* _WHAT TO WORK ON_
Please print the entries below exactly, from the line with "LIGHT: TEMT6000 -> LM393" through the line with "TEMP3: TMP36 -> DS18B20", including both of those lines and leaving out all others.

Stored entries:
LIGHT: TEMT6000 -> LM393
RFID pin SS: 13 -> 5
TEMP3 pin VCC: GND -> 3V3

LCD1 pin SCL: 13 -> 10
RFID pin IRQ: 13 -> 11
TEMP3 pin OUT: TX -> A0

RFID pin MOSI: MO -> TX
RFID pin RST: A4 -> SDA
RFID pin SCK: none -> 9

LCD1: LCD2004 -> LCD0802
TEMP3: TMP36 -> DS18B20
...
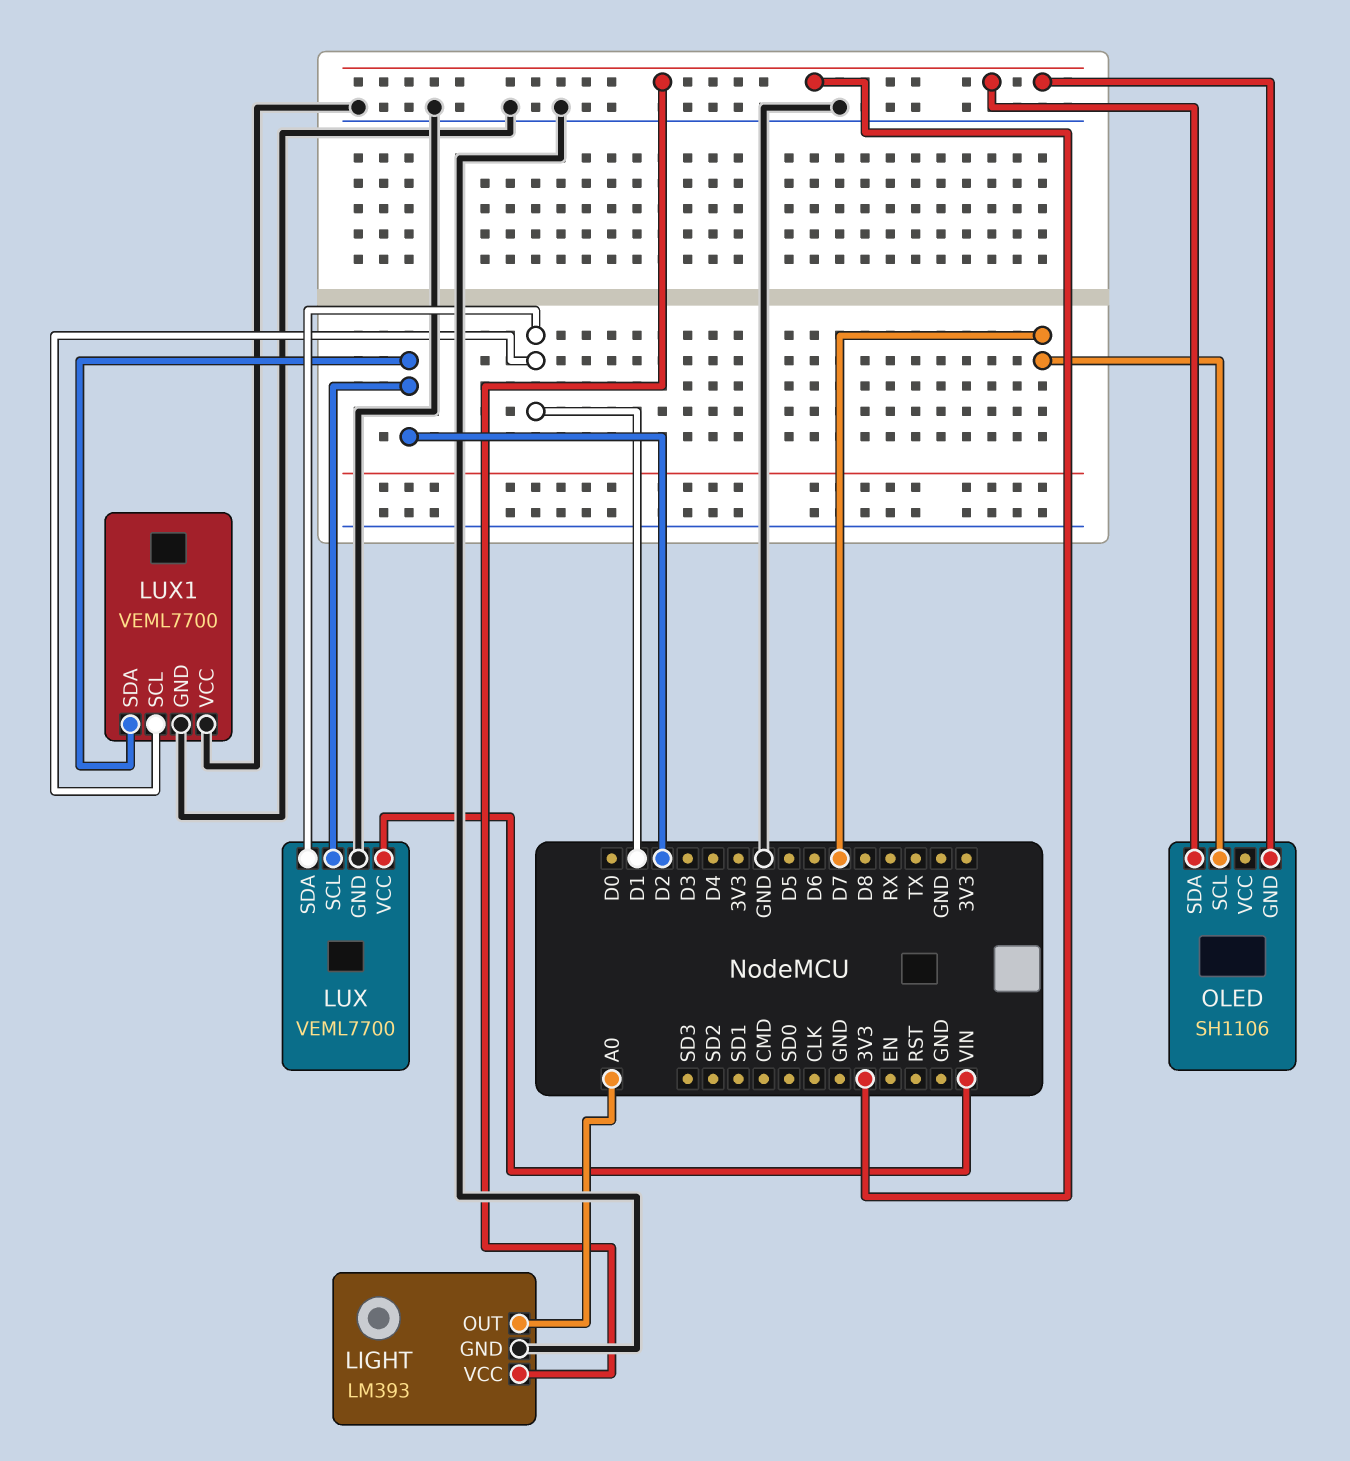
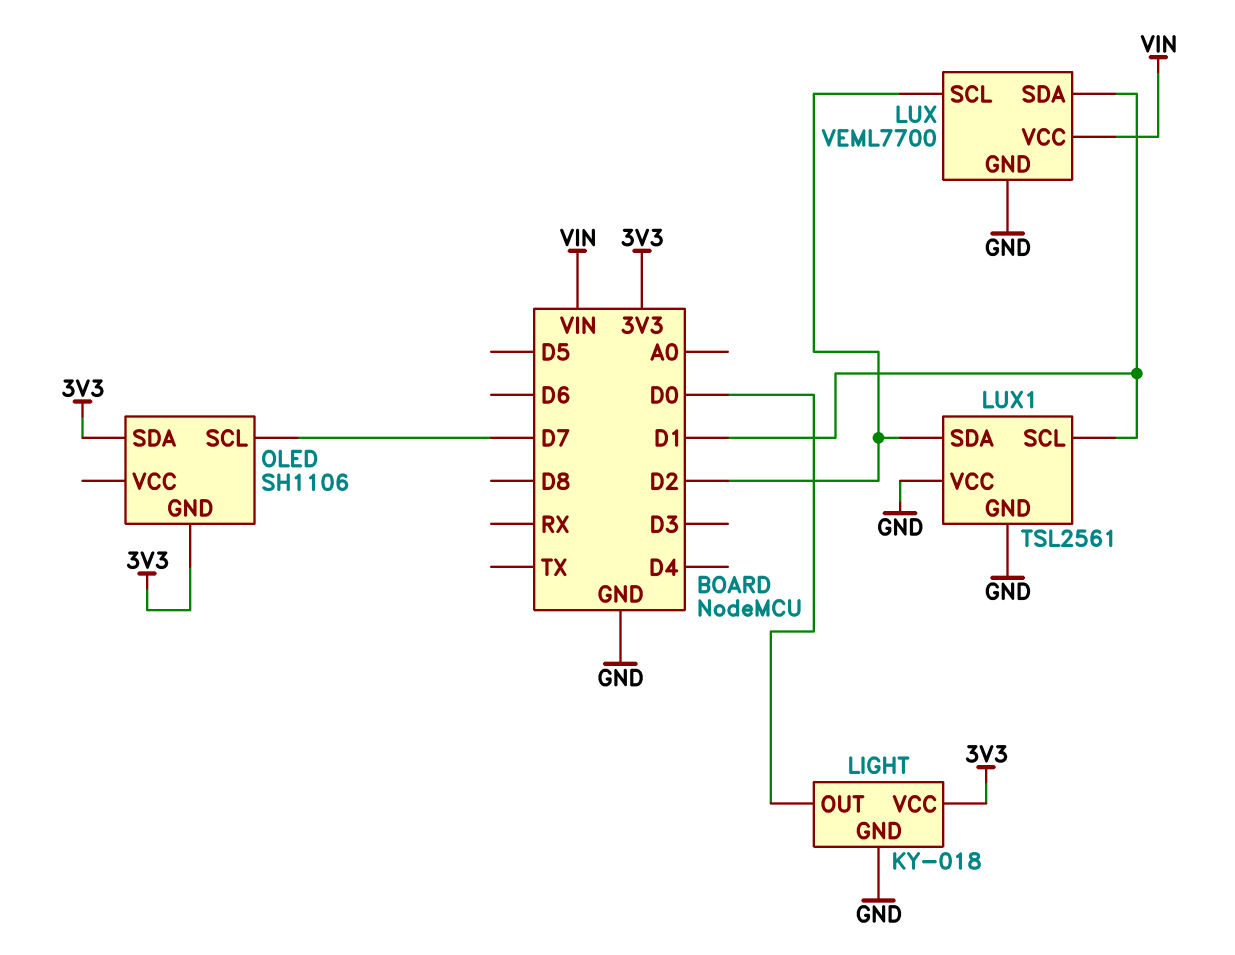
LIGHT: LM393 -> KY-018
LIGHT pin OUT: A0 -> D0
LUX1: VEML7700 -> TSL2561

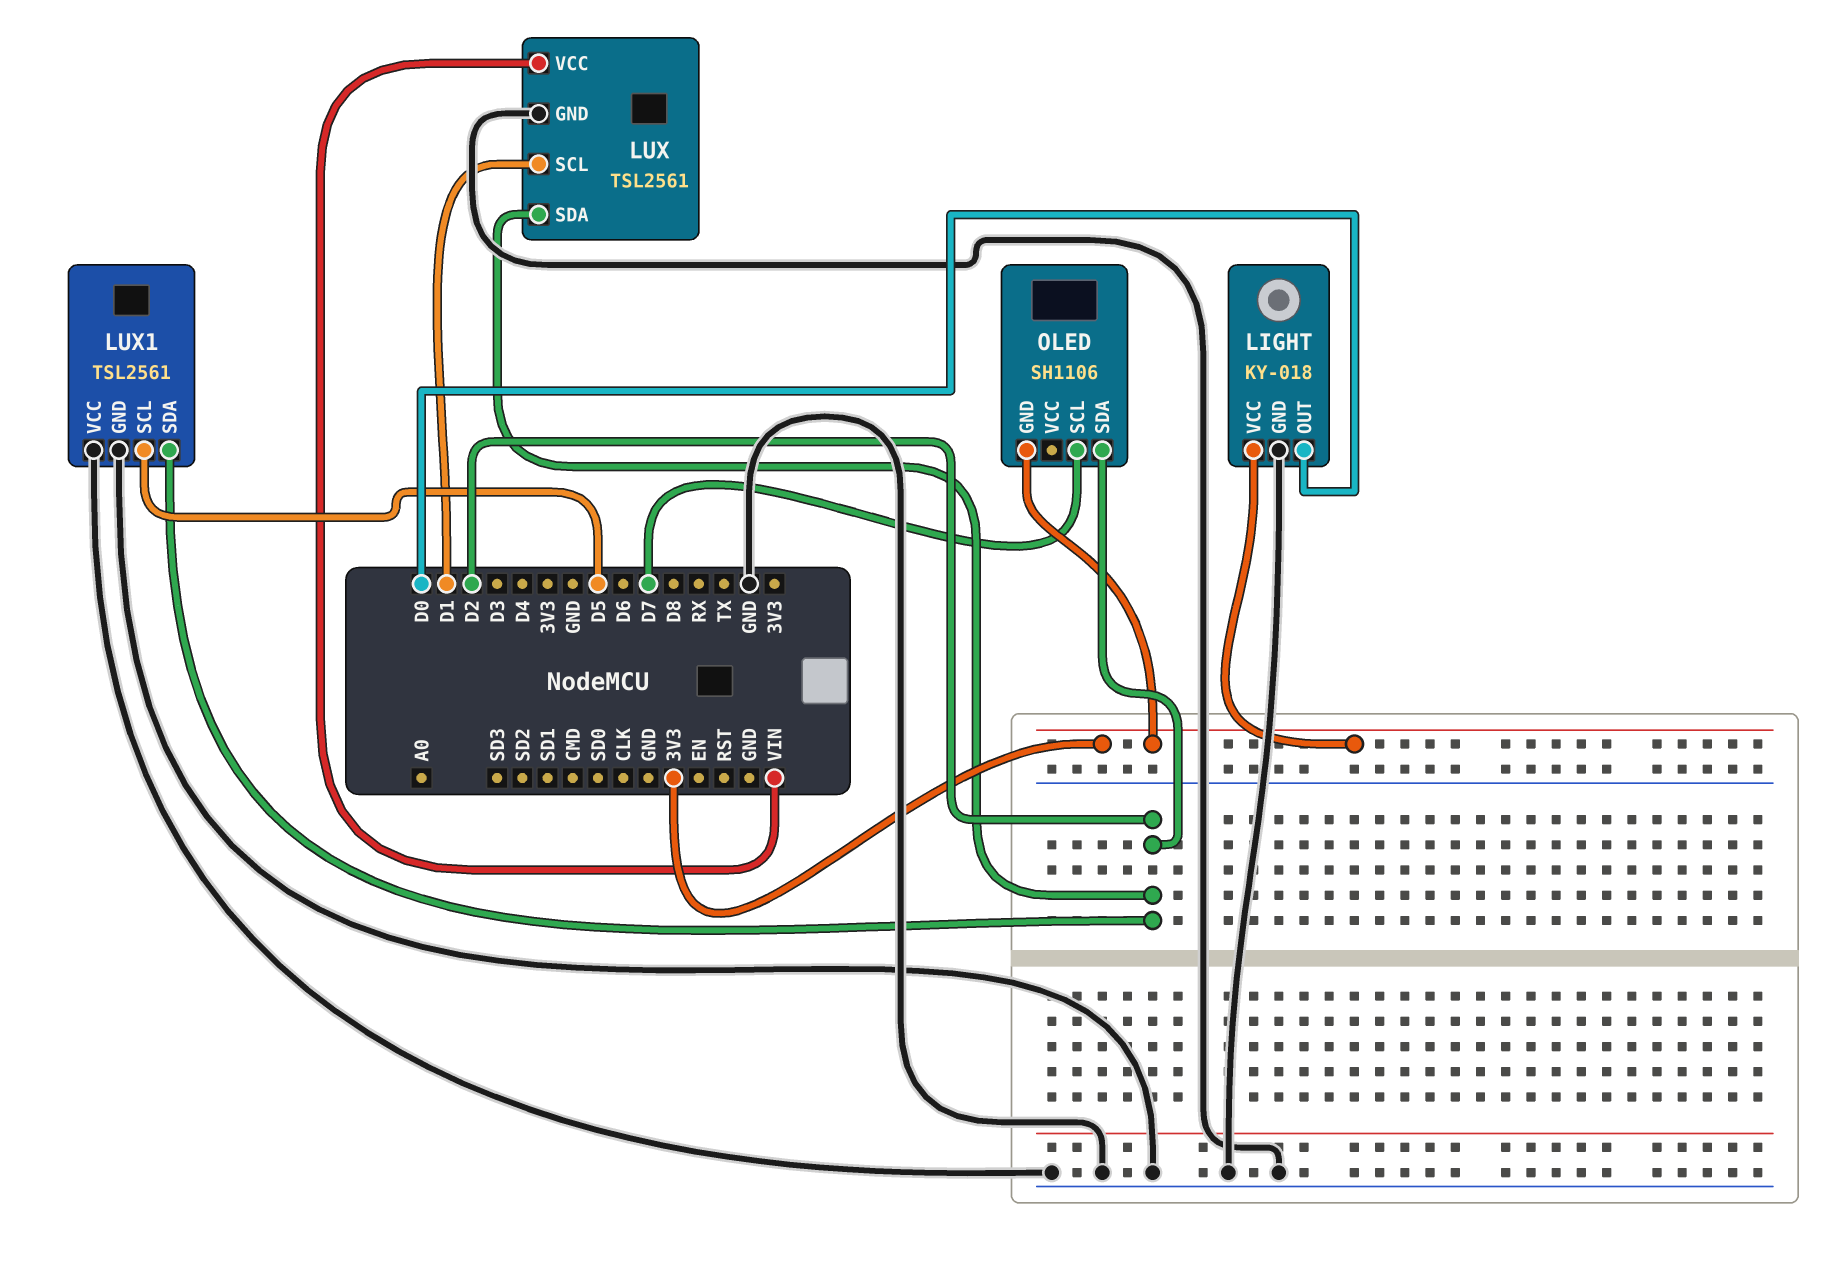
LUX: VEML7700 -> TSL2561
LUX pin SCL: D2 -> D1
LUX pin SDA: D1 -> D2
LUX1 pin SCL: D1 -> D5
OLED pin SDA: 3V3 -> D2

* _OUTPUT BELOW_
LIGHT: TEMT6000 -> LM393
RFID pin SS: 13 -> 5
TEMP3 pin VCC: GND -> 3V3

LCD1 pin SCL: 13 -> 10
RFID pin IRQ: 13 -> 11
TEMP3 pin OUT: TX -> A0

RFID pin MOSI: MO -> TX
RFID pin RST: A4 -> SDA
RFID pin SCK: none -> 9

LCD1: LCD2004 -> LCD0802
TEMP3: TMP36 -> DS18B20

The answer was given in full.